** Opening THE INPUT block **

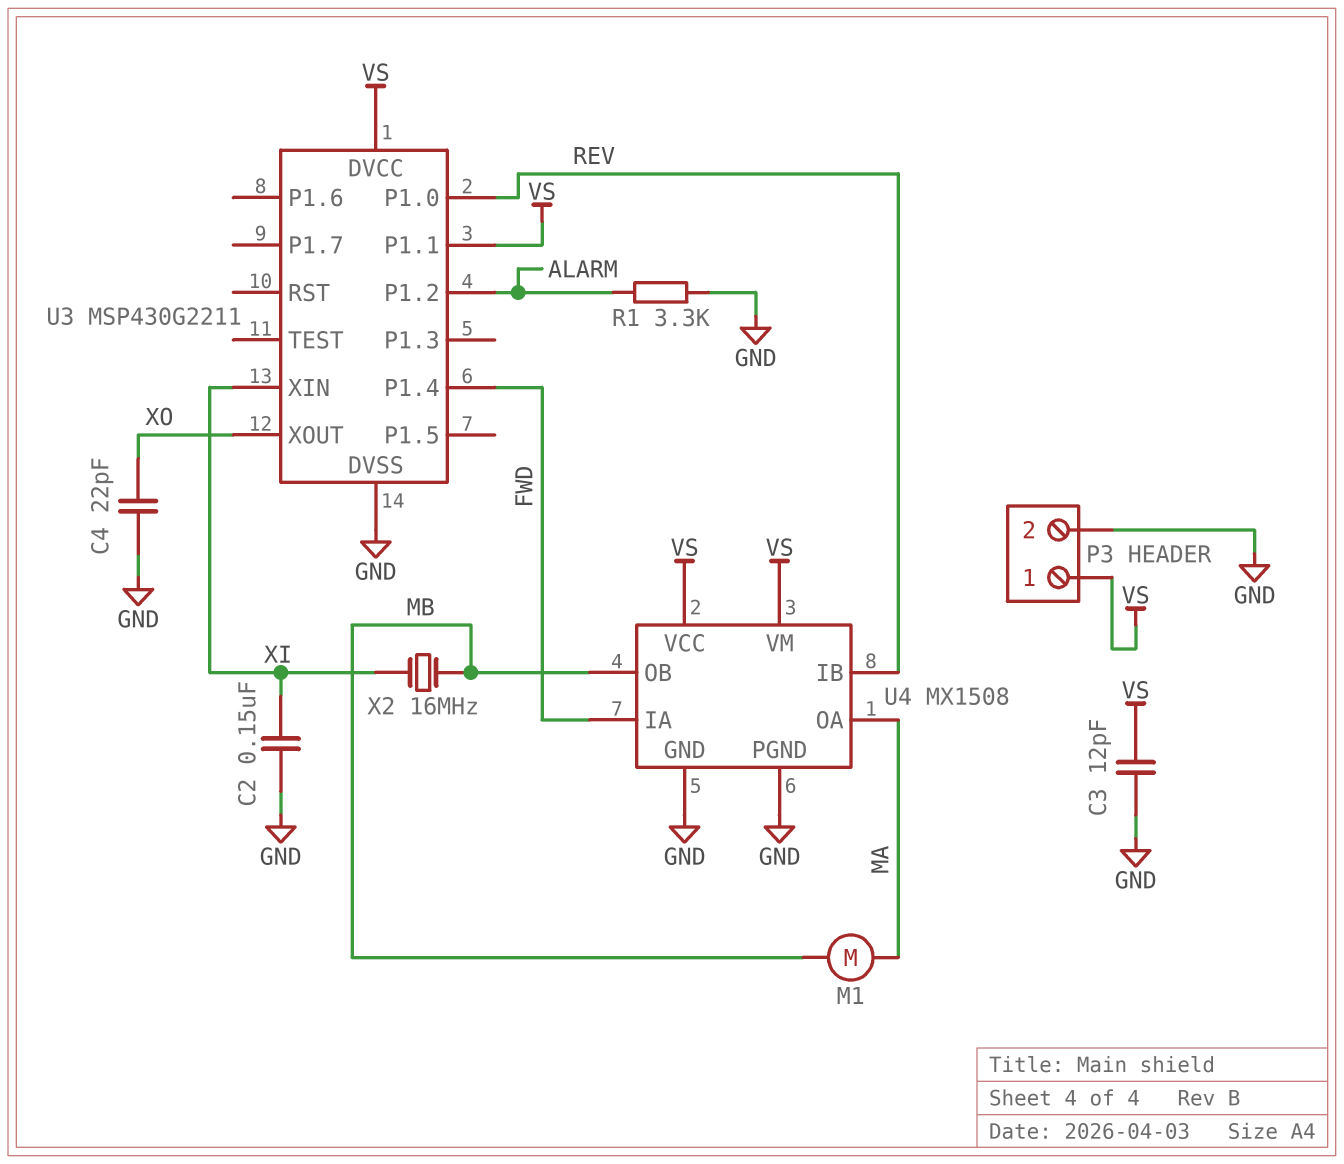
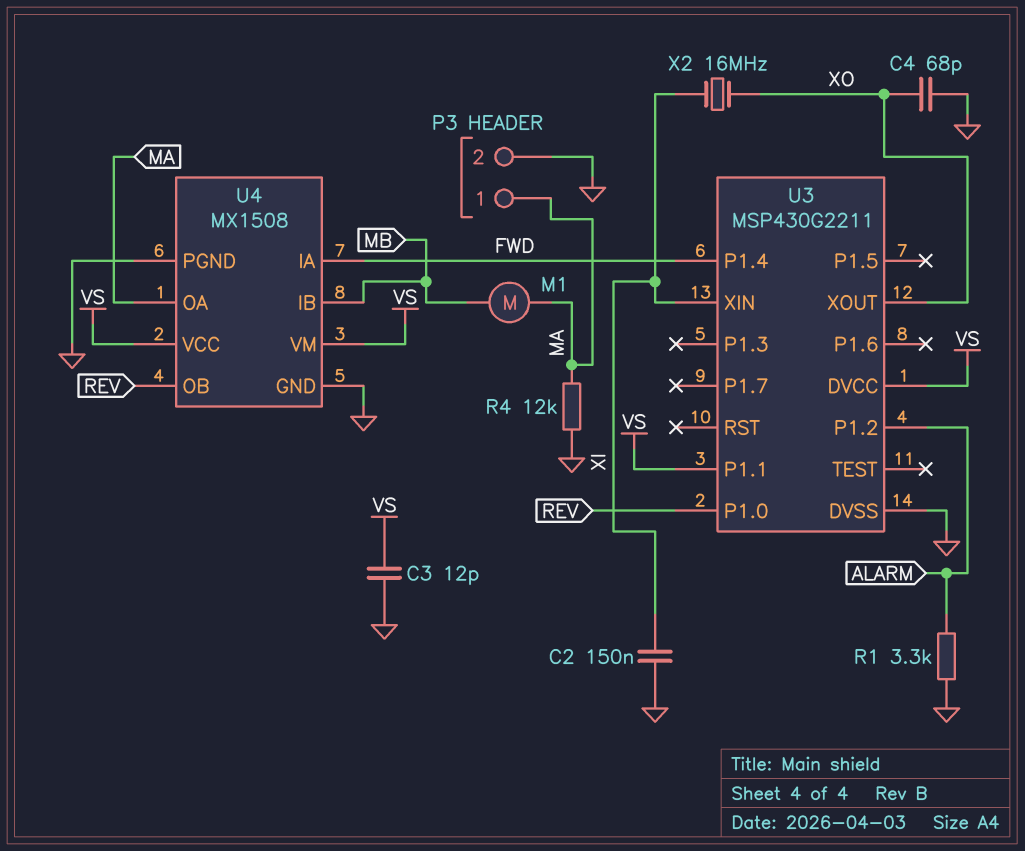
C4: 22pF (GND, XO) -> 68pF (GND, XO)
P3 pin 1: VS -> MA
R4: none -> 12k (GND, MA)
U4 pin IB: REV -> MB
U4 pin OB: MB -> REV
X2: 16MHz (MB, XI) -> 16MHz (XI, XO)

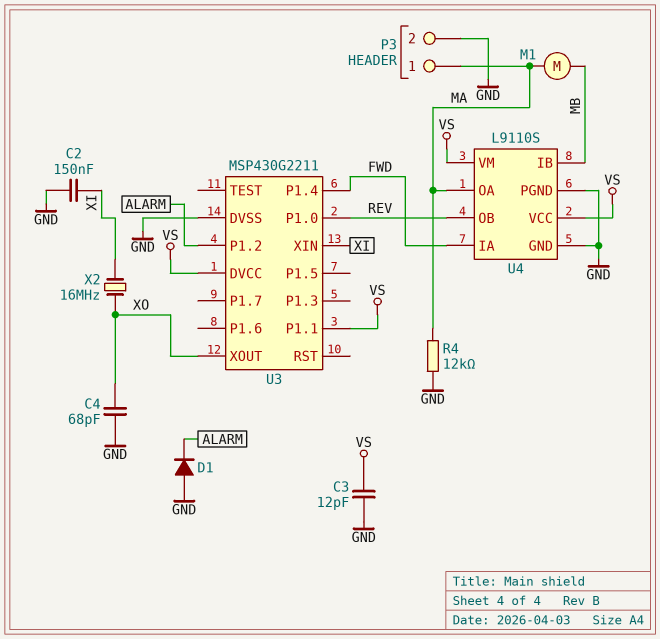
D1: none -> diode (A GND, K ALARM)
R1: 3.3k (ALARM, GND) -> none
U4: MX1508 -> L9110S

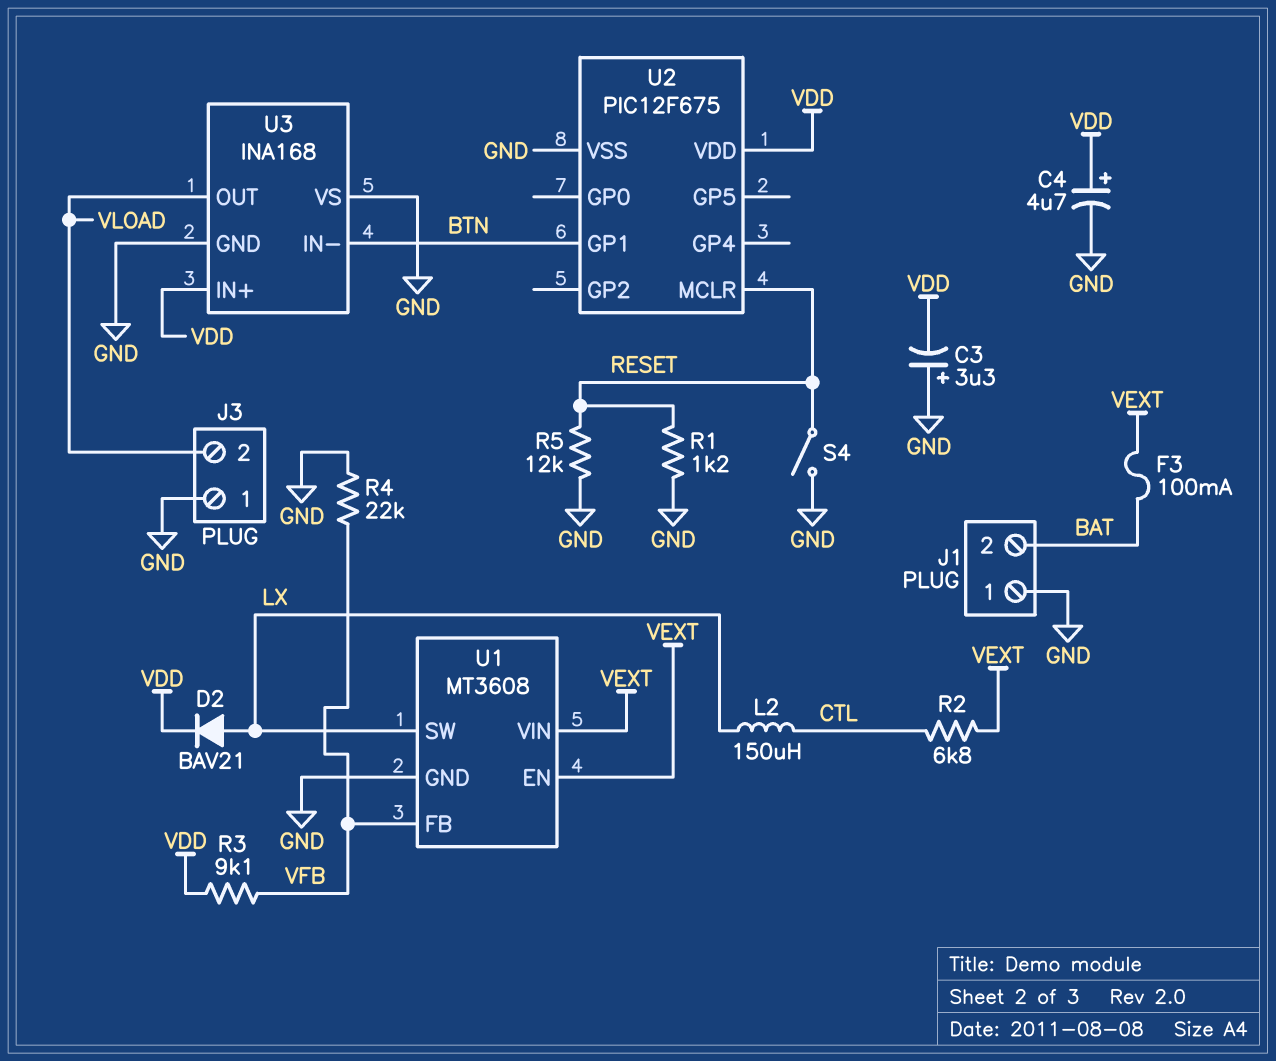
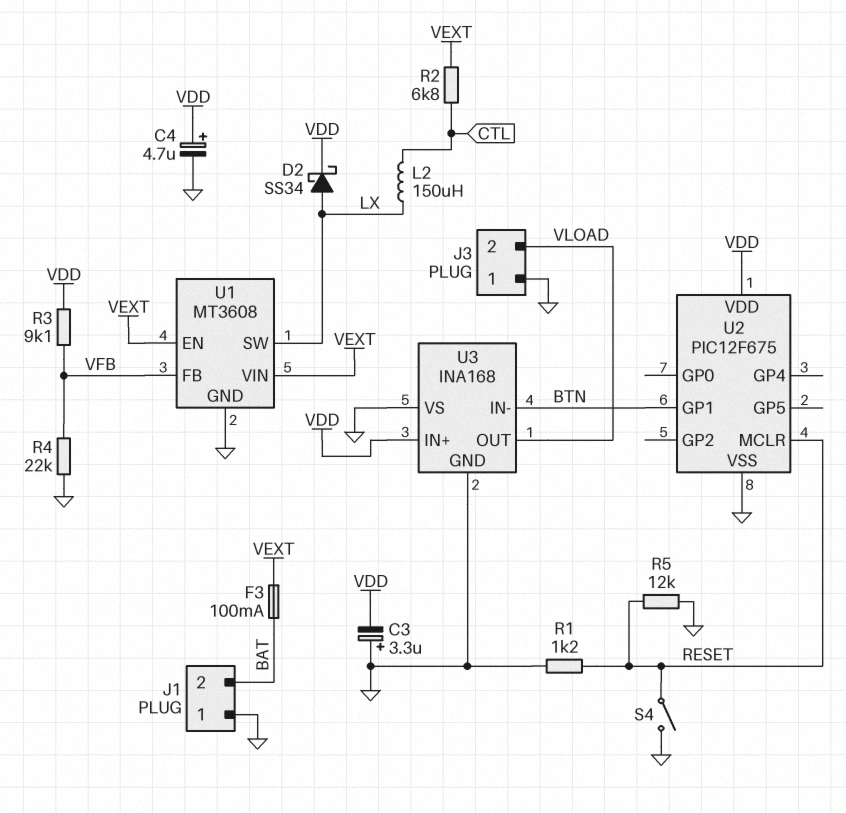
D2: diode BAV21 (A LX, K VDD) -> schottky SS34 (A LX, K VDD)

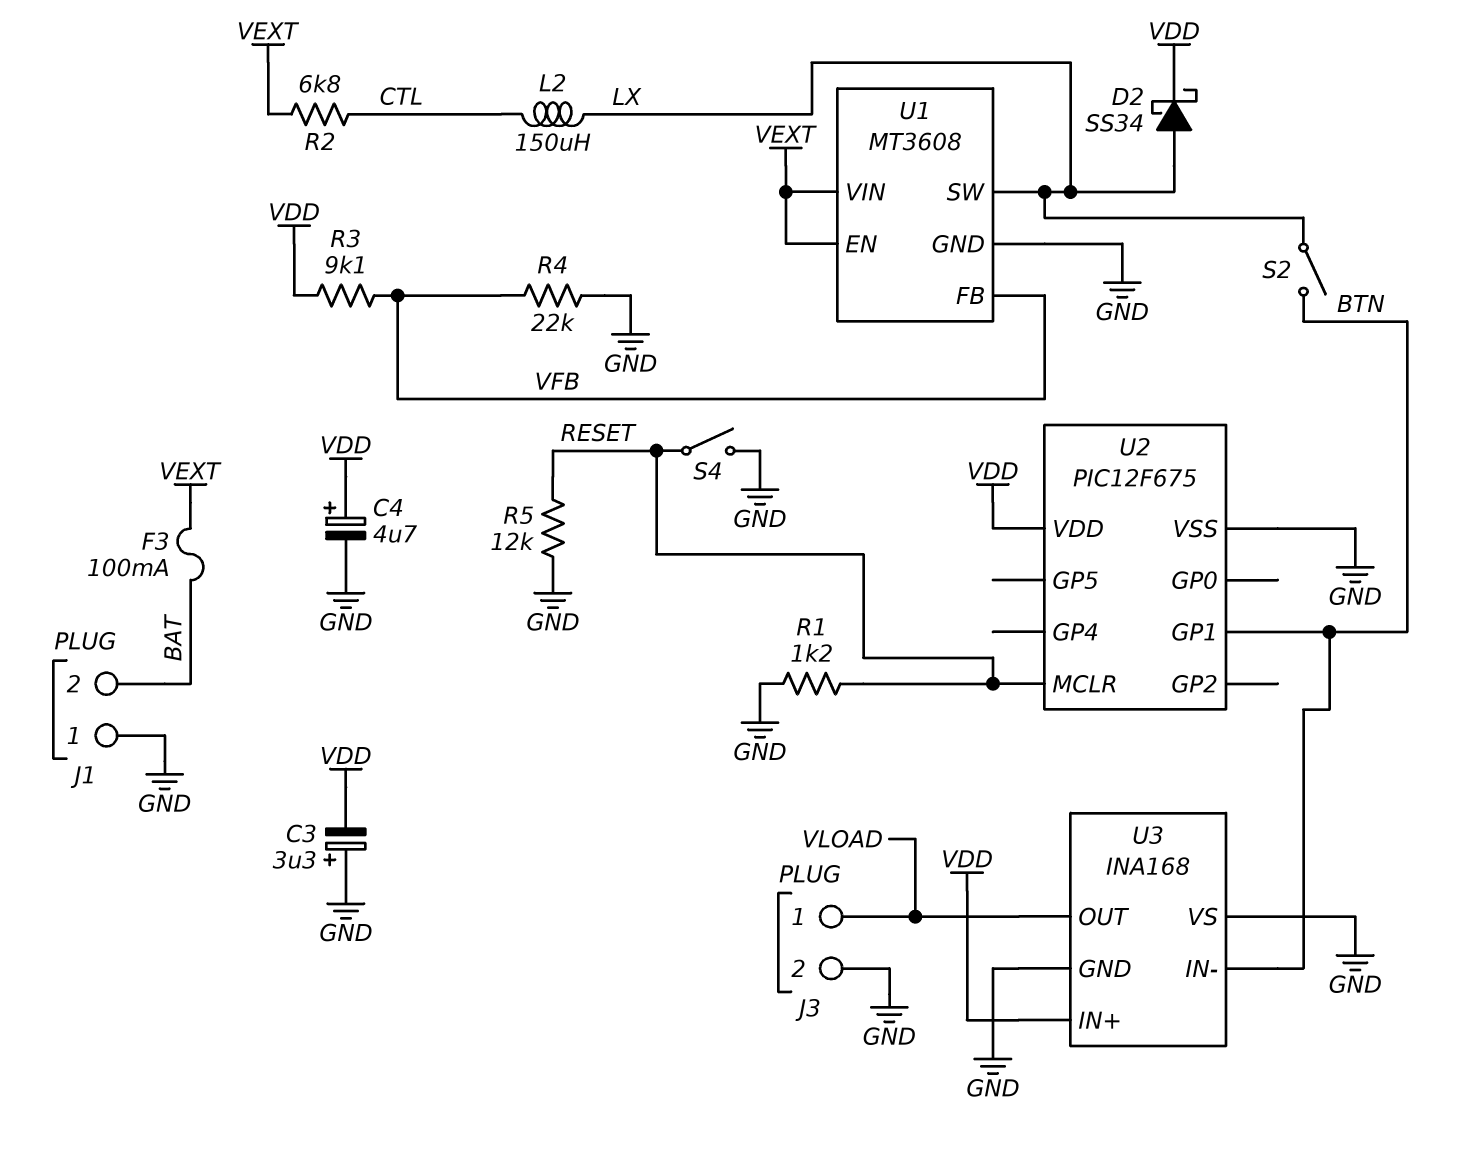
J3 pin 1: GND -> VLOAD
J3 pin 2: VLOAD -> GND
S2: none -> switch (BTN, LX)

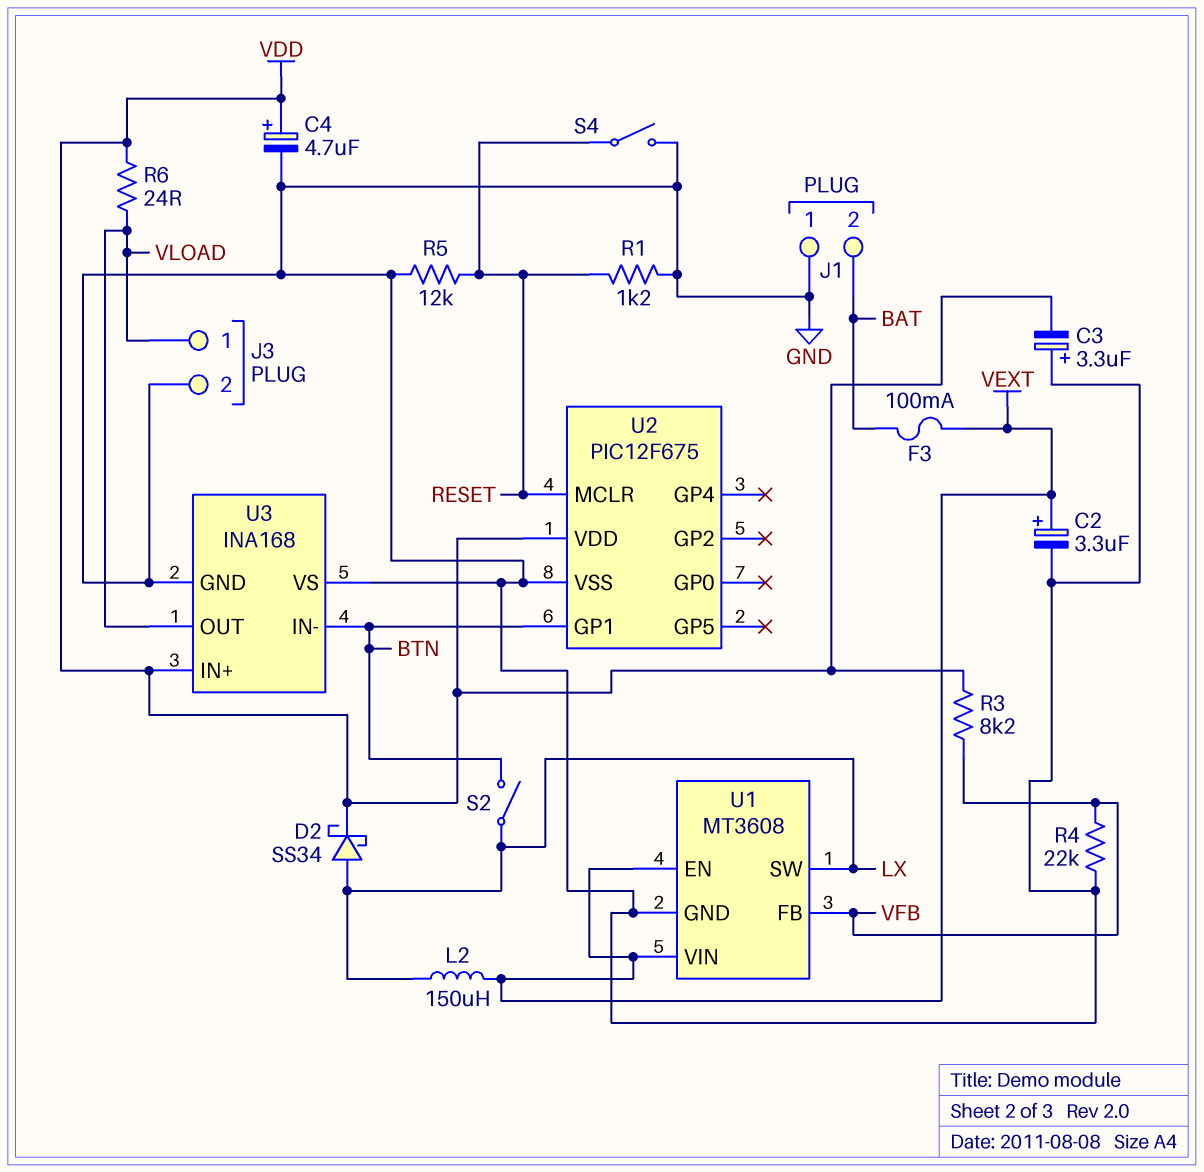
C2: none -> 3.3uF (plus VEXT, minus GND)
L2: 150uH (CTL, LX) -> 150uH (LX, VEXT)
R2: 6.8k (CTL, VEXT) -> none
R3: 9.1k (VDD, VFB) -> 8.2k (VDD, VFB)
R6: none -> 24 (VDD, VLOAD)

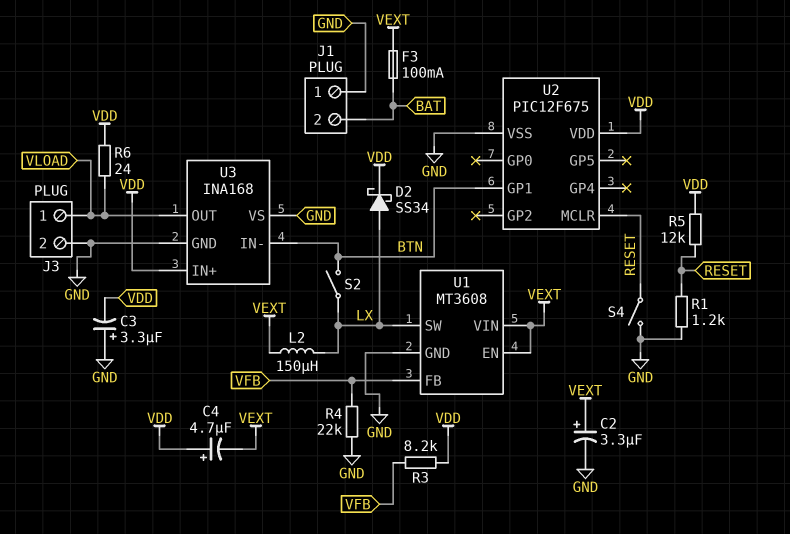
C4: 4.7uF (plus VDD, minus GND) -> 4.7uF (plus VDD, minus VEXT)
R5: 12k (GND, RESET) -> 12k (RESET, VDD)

** Closing THE INPUT block **

=== TASK TO CARRY OUT ===
Wherever "diode" appears in a line of the entries, copy that line.

=== WRITTEN SOLUTION ===
D1: none -> diode (A GND, K ALARM)
D2: diode BAV21 (A LX, K VDD) -> schottky SS34 (A LX, K VDD)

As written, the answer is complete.